*Information shown*
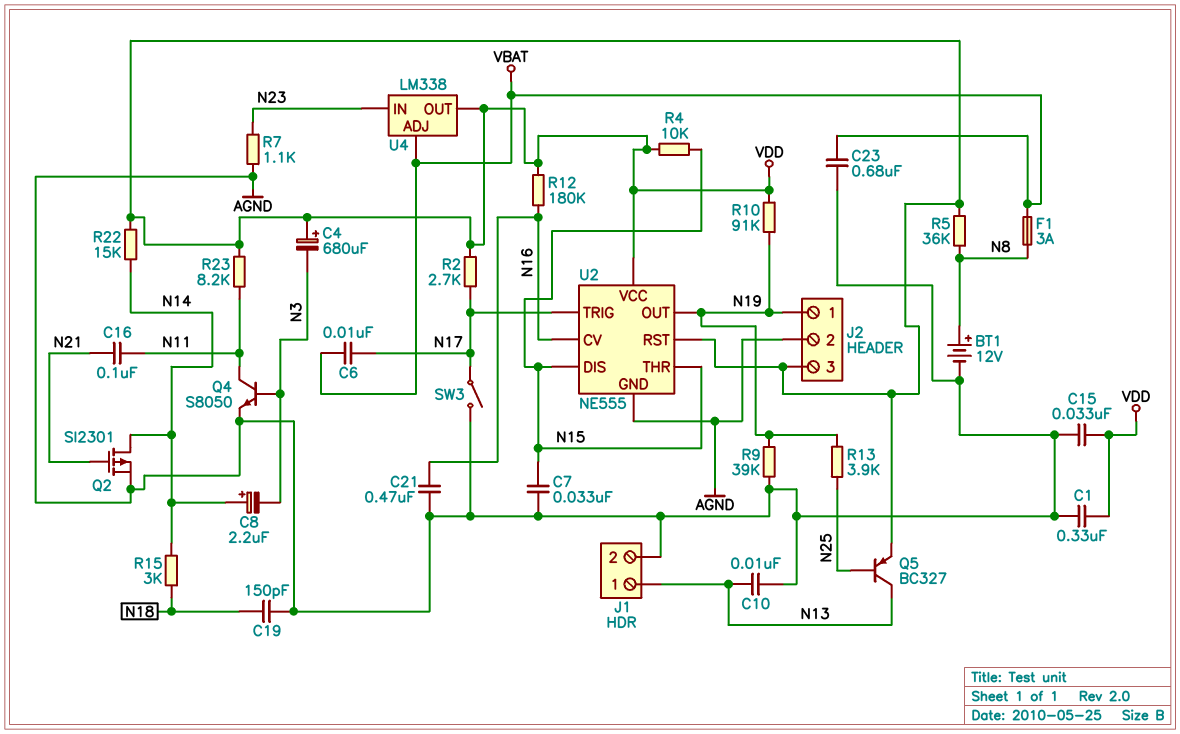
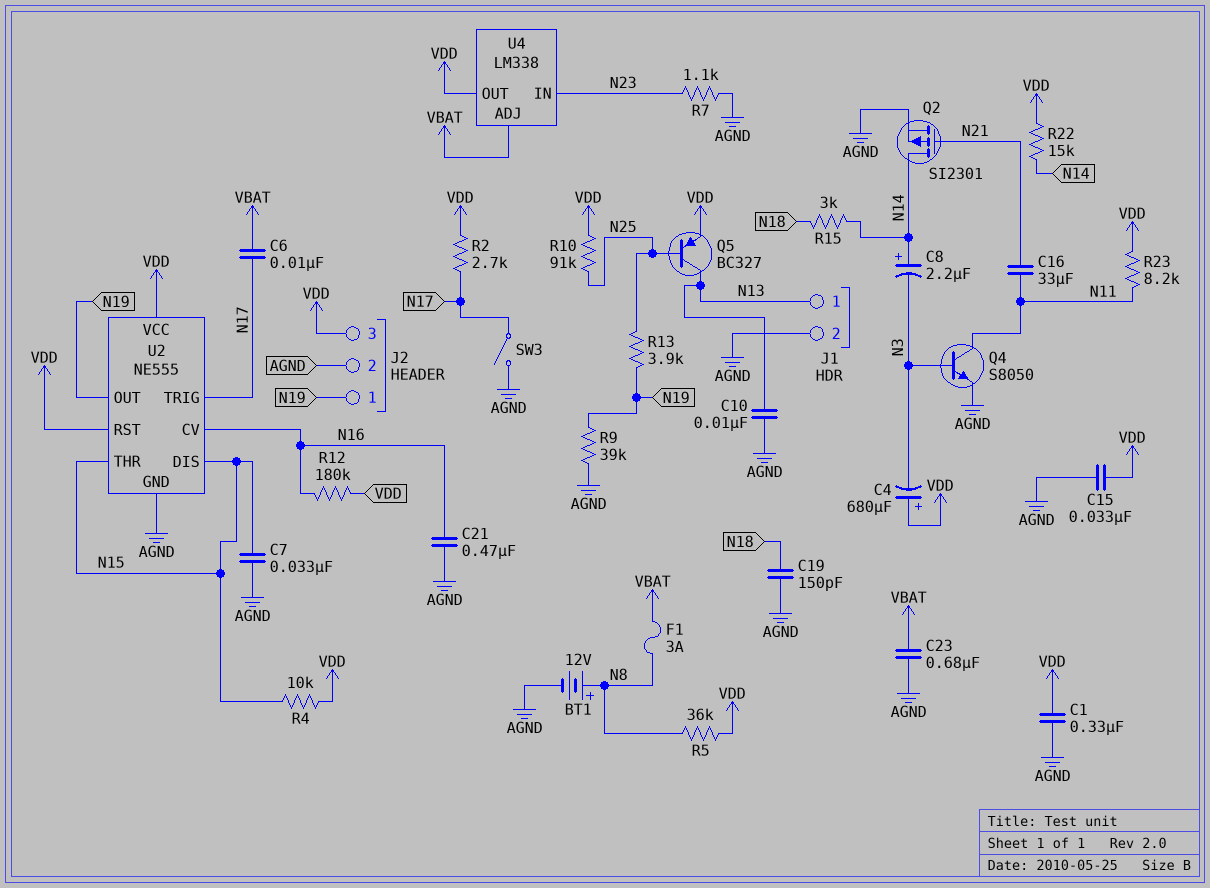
C16: 100nF (N11, N21) -> 33uF (N11, N21)
R10: 91k (N19, VDD) -> 91k (N25, VDD)

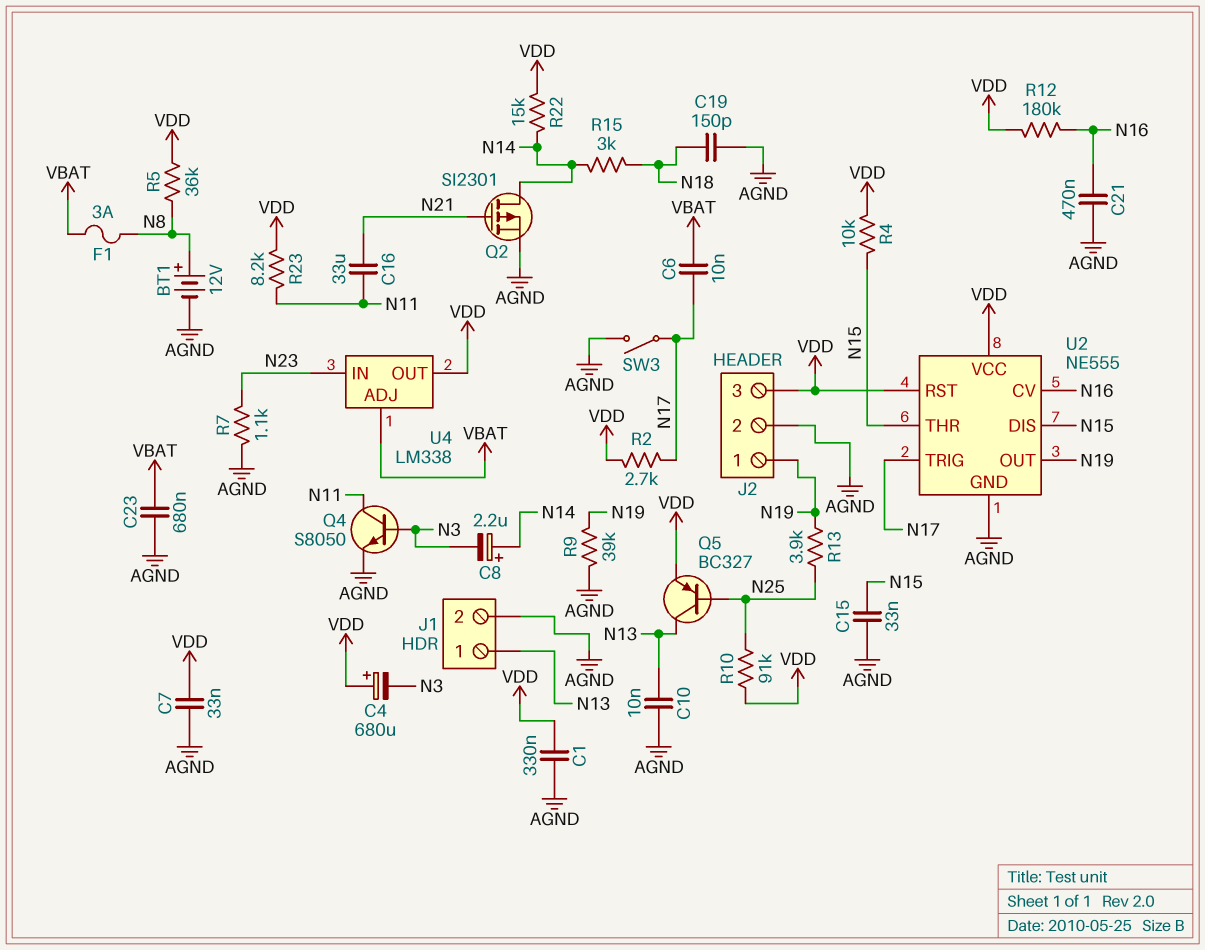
C7: 33nF (AGND, N15) -> 33nF (AGND, VDD)
C15: 33nF (AGND, VDD) -> 33nF (AGND, N15)

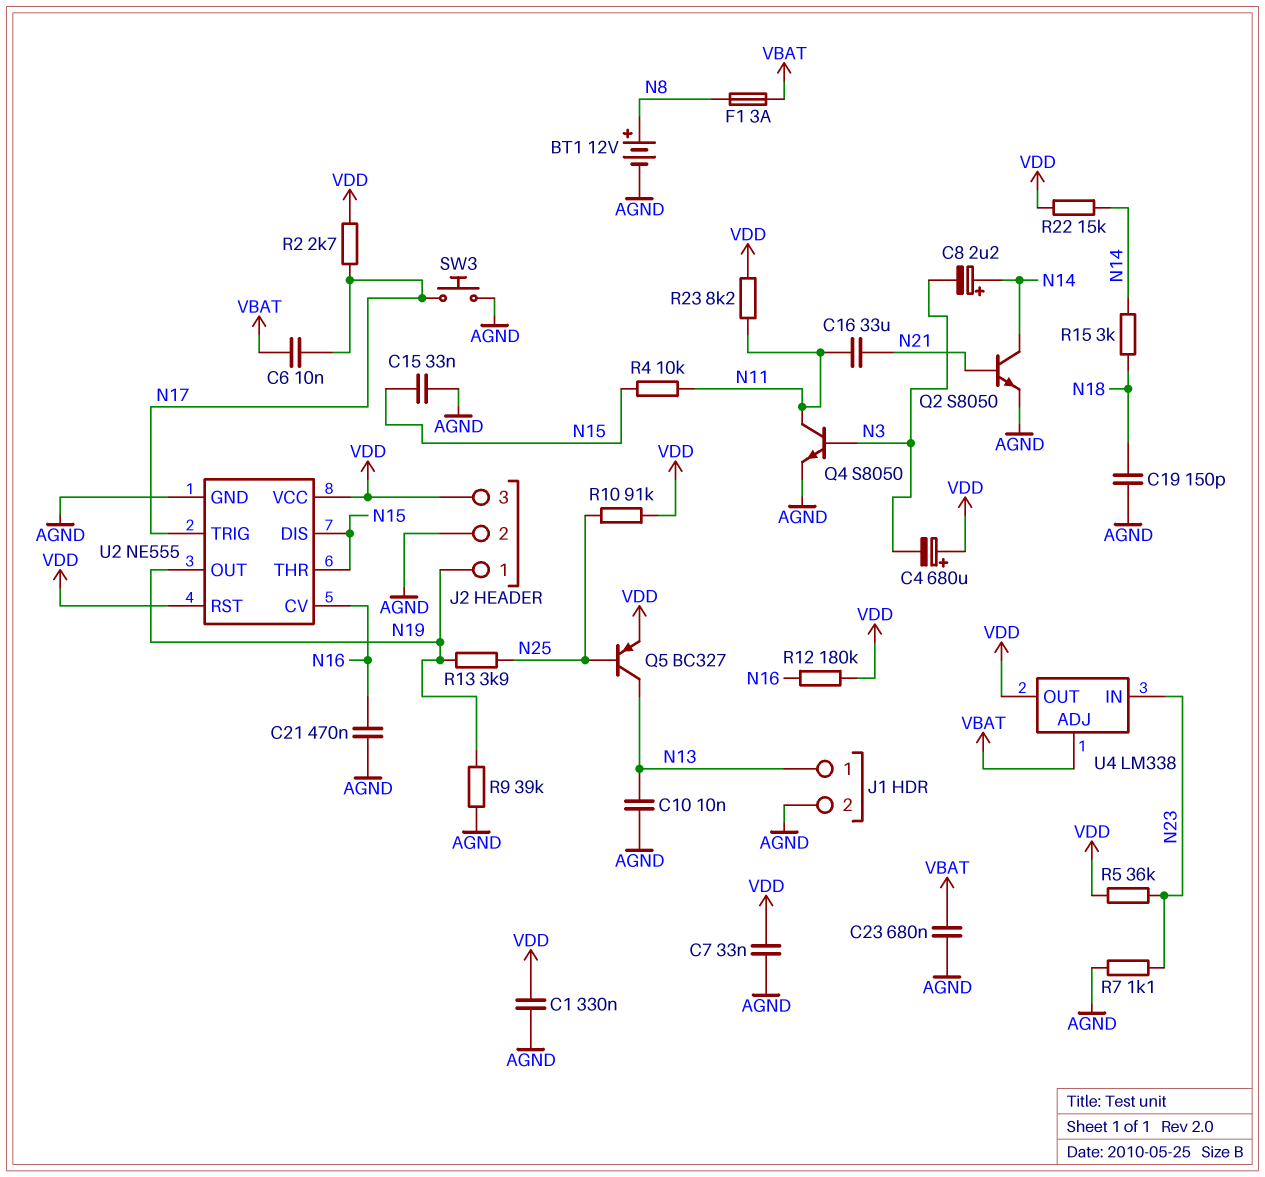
Q2: PMOS SI2301 (G N21, D N14, S AGND) -> NPN S8050 (B N21, C N14, E AGND)
R4: 10k (N15, VDD) -> 10k (N11, N15)
R5: 36k (N8, VDD) -> 36k (N23, VDD)
SW3: switch (AGND, N17) -> button (AGND, N17)

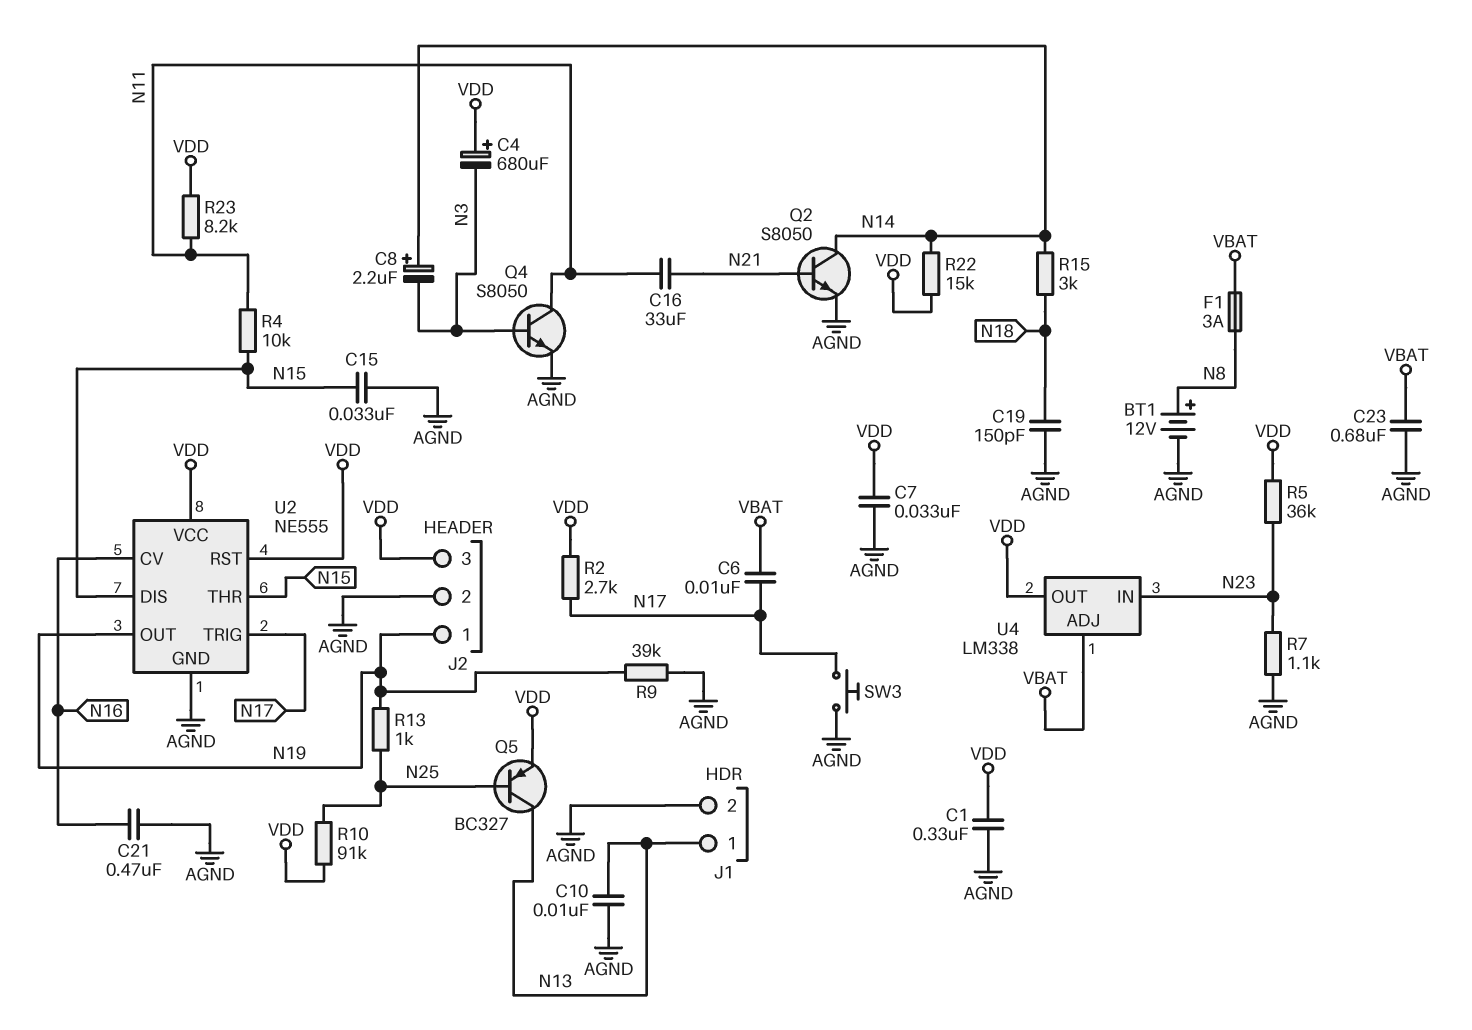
R12: 180k (N16, VDD) -> none
R13: 3.9k (N19, N25) -> 1k (N19, N25)

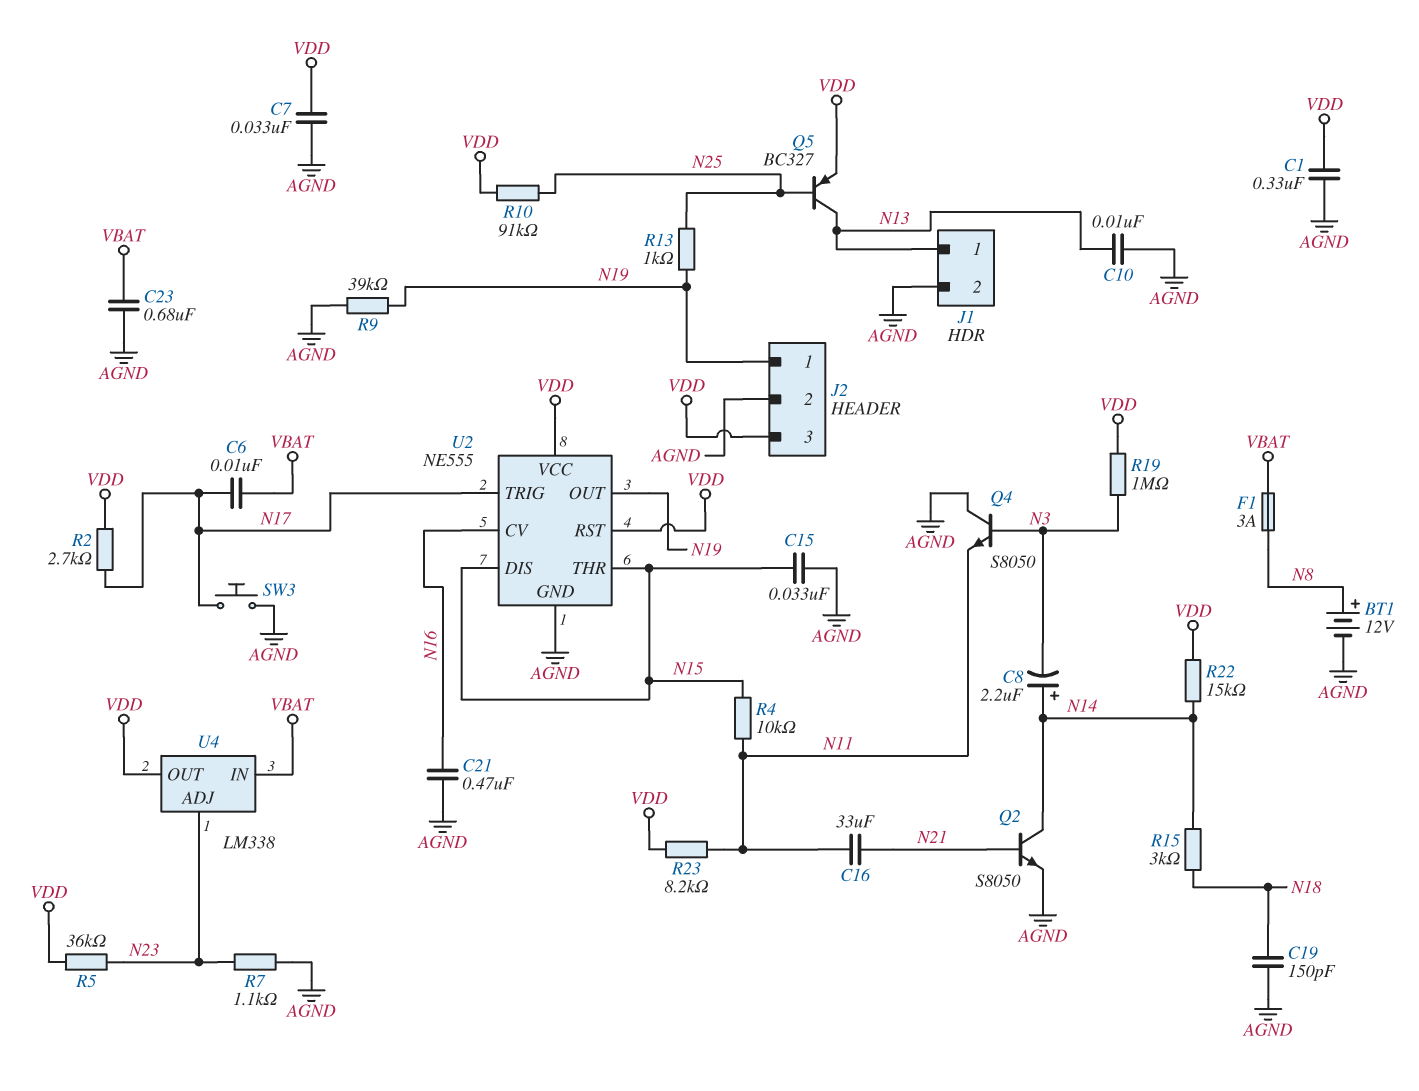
C4: 680uF (plus VDD, minus N3) -> none
Q4: NPN S8050 (B N3, C N11, E AGND) -> NPN S8050 (B N3, C AGND, E N11)
R19: none -> 1M (N3, VDD)
U4 pin ADJ: VBAT -> N23
U4 pin IN: N23 -> VBAT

*What is expected*
We ask that the entries above be copied exactly, with the pictures omitted.

*Result for this exercise*
C16: 100nF (N11, N21) -> 33uF (N11, N21)
R10: 91k (N19, VDD) -> 91k (N25, VDD)

C7: 33nF (AGND, N15) -> 33nF (AGND, VDD)
C15: 33nF (AGND, VDD) -> 33nF (AGND, N15)

Q2: PMOS SI2301 (G N21, D N14, S AGND) -> NPN S8050 (B N21, C N14, E AGND)
R4: 10k (N15, VDD) -> 10k (N11, N15)
R5: 36k (N8, VDD) -> 36k (N23, VDD)
SW3: switch (AGND, N17) -> button (AGND, N17)

R12: 180k (N16, VDD) -> none
R13: 3.9k (N19, N25) -> 1k (N19, N25)

C4: 680uF (plus VDD, minus N3) -> none
Q4: NPN S8050 (B N3, C N11, E AGND) -> NPN S8050 (B N3, C AGND, E N11)
R19: none -> 1M (N3, VDD)
U4 pin ADJ: VBAT -> N23
U4 pin IN: N23 -> VBAT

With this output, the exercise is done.